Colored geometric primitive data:
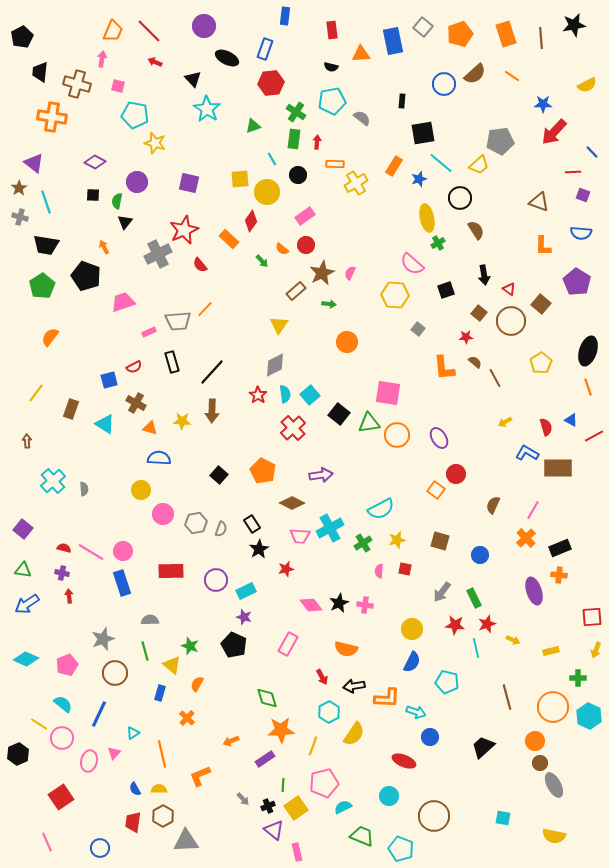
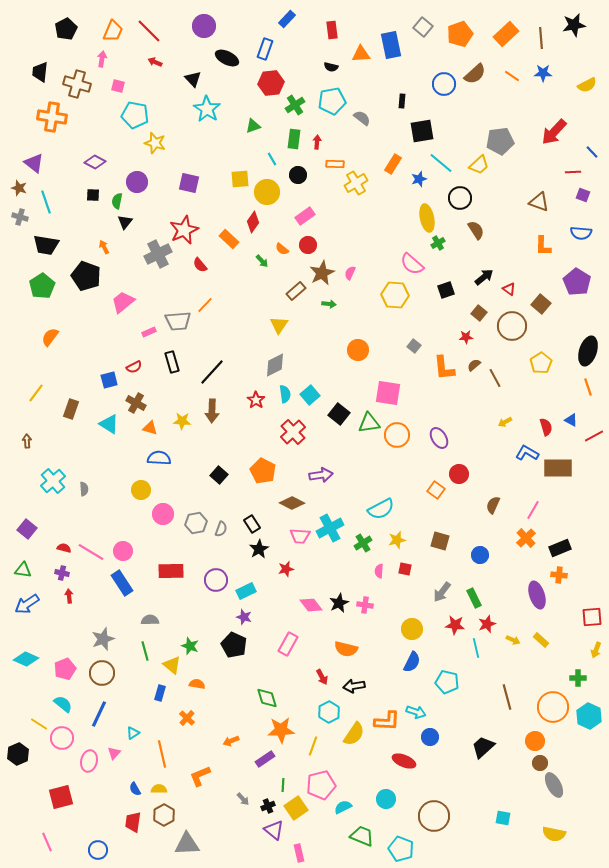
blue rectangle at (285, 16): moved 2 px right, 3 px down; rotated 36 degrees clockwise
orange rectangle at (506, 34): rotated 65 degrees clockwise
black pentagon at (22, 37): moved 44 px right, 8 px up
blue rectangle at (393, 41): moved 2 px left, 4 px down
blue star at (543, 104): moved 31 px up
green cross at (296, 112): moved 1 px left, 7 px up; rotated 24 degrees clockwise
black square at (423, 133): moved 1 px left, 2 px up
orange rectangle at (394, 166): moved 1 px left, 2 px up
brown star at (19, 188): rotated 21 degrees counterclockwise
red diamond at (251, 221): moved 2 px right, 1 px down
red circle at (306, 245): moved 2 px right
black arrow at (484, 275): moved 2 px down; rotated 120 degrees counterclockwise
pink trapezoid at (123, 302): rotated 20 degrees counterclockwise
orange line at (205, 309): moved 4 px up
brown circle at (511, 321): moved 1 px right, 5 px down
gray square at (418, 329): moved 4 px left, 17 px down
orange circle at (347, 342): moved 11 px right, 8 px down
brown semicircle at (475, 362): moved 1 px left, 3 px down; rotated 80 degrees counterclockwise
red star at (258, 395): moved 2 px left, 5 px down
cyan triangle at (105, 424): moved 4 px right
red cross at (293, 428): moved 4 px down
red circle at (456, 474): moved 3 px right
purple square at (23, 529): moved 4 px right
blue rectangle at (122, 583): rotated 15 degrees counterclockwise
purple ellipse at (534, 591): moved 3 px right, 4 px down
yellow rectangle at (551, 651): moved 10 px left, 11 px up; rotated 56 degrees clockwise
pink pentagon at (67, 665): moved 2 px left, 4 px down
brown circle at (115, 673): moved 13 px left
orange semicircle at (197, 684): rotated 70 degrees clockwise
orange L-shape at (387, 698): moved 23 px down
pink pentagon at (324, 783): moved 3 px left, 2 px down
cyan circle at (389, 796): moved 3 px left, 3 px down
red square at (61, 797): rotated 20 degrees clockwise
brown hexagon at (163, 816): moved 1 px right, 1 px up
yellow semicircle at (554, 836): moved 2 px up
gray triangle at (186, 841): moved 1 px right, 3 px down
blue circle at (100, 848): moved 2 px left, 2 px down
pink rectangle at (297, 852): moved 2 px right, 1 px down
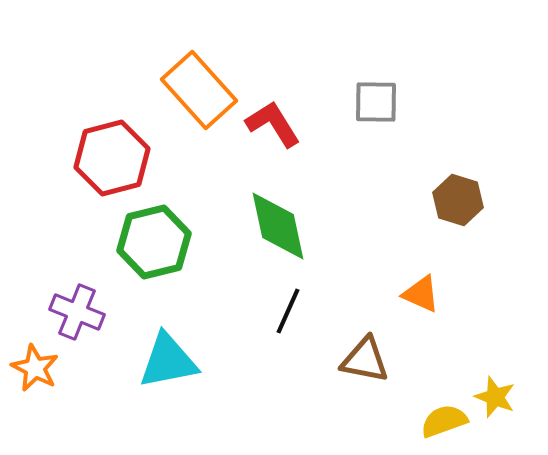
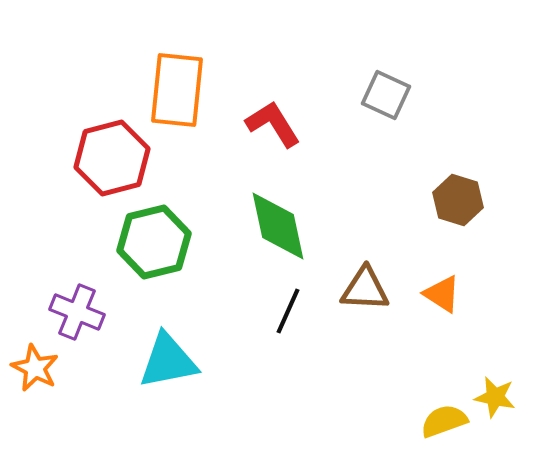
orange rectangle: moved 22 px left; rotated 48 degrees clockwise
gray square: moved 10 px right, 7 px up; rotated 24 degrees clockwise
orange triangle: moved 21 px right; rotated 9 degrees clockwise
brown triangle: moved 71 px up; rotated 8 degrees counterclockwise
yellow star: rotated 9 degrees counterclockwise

## Problem to solve
Beginning at the line with "red star at" and ending at the line with "red square at", reproduce each line of the data above exactly, and add no other lines.

## Exercise output
red star at (258, 395): moved 2 px left, 5 px down
cyan triangle at (105, 424): moved 4 px right
red cross at (293, 428): moved 4 px down
red circle at (456, 474): moved 3 px right
purple square at (23, 529): moved 4 px right
blue rectangle at (122, 583): rotated 15 degrees counterclockwise
purple ellipse at (534, 591): moved 3 px right, 4 px down
yellow rectangle at (551, 651): moved 10 px left, 11 px up; rotated 56 degrees clockwise
pink pentagon at (67, 665): moved 2 px left, 4 px down
brown circle at (115, 673): moved 13 px left
orange semicircle at (197, 684): rotated 70 degrees clockwise
orange L-shape at (387, 698): moved 23 px down
pink pentagon at (324, 783): moved 3 px left, 2 px down
cyan circle at (389, 796): moved 3 px left, 3 px down
red square at (61, 797): rotated 20 degrees clockwise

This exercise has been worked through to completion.